▶ _WHAT TO PRODUCE_:
Only lines containing "orange" belong in the answer, each copied from the entries below.

++++++++

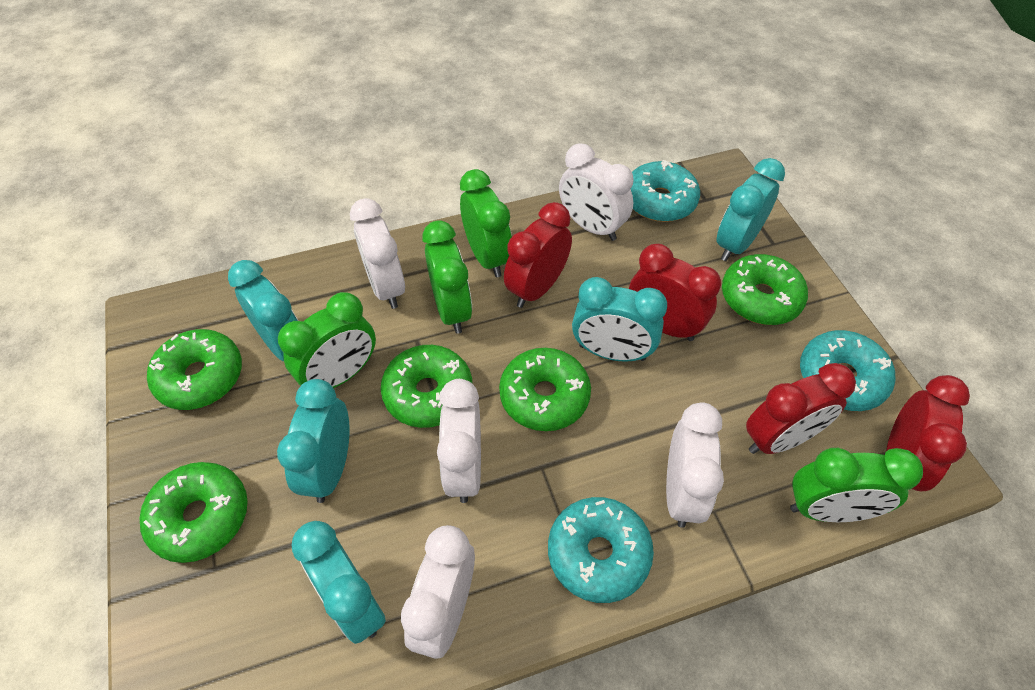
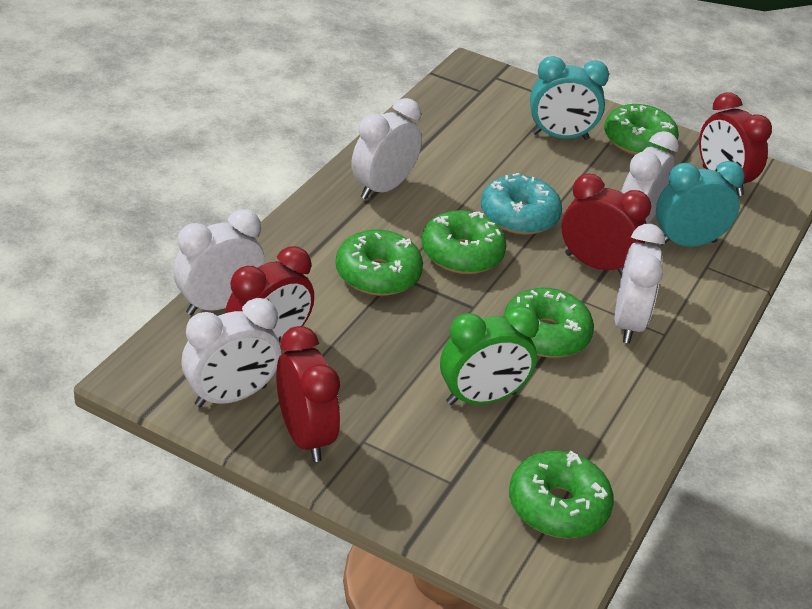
green clock: 4 -> 1
turquoise clock: 5 -> 2
turquoise donut: 3 -> 1

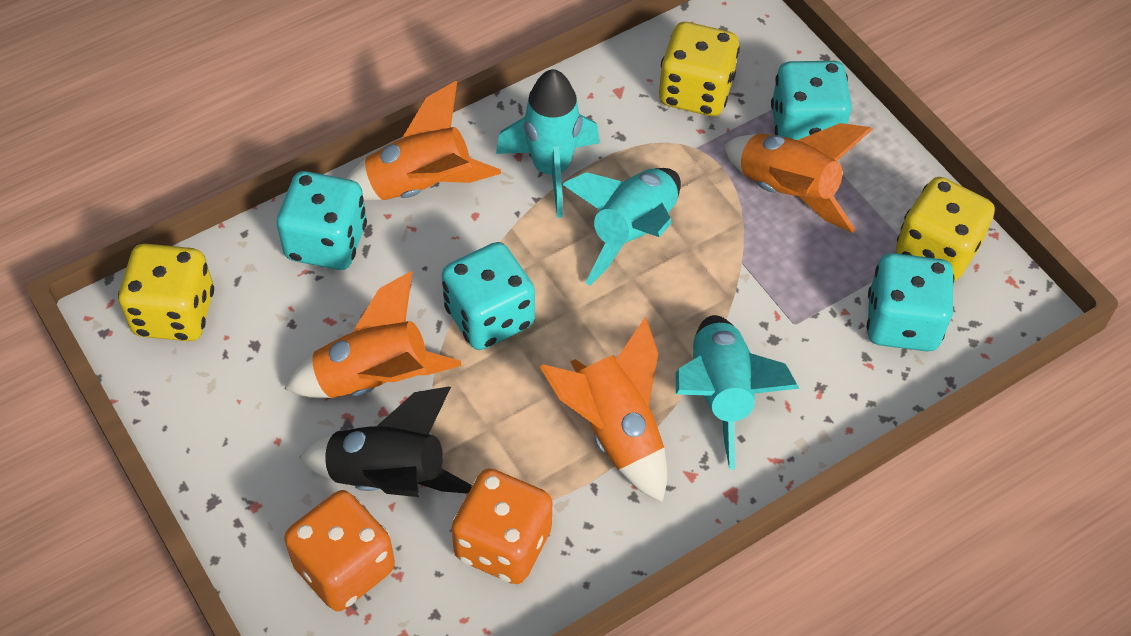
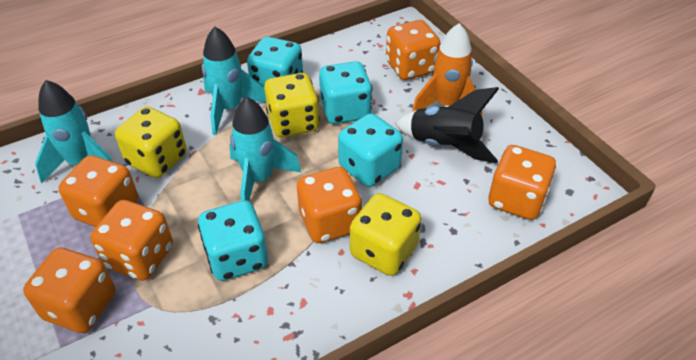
orange dice: 2 -> 6
orange rocket: 4 -> 1

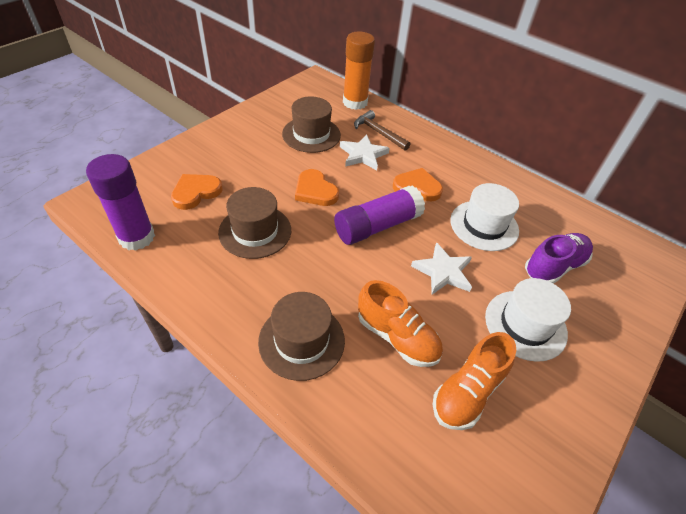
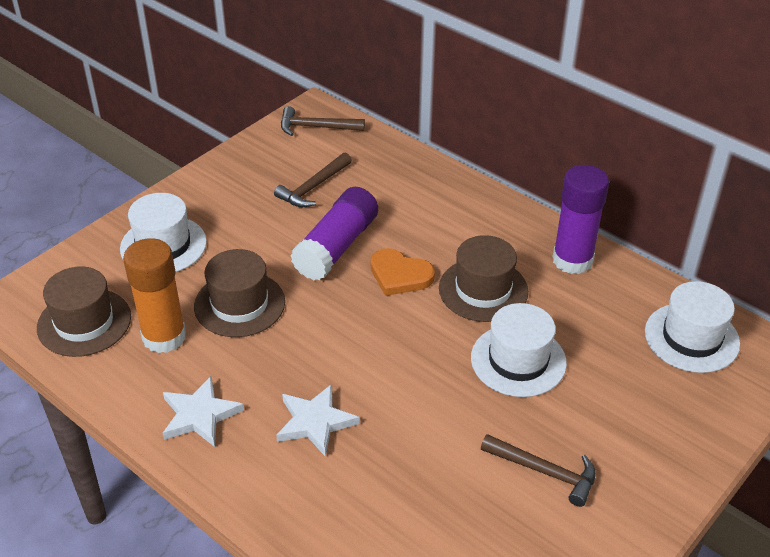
brown hammer: 1 -> 3
orange heart: 3 -> 1
orange shoe: 2 -> 0
purple shoe: 1 -> 0
white hat: 2 -> 3

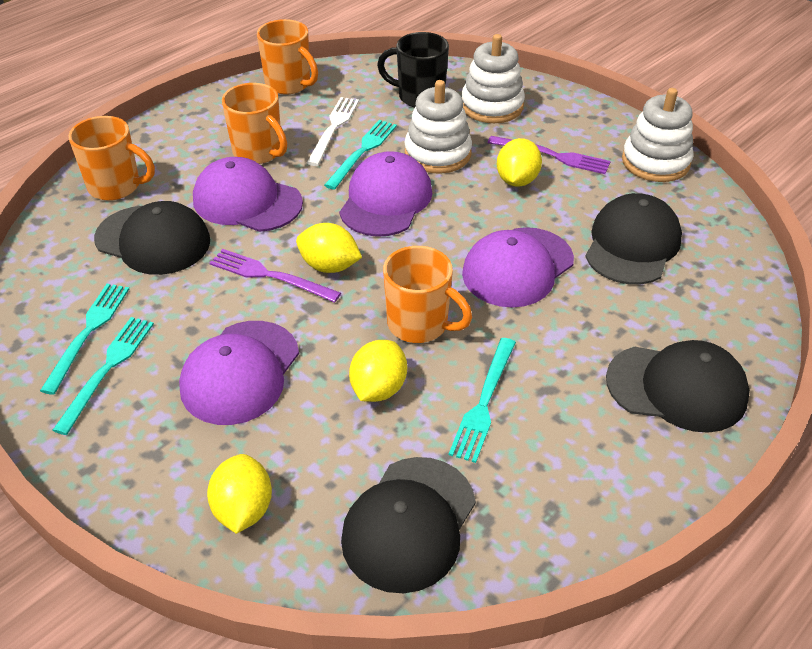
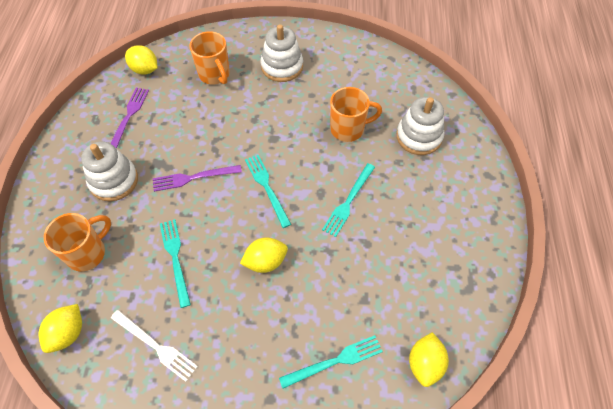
black cap: 4 -> 0
black mug: 1 -> 0
orange mug: 4 -> 3
purple cap: 4 -> 0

++++++++

▶ _EXERCISE ANSWER_:
orange dice: 2 -> 6
orange rocket: 4 -> 1
orange heart: 3 -> 1
orange shoe: 2 -> 0
orange mug: 4 -> 3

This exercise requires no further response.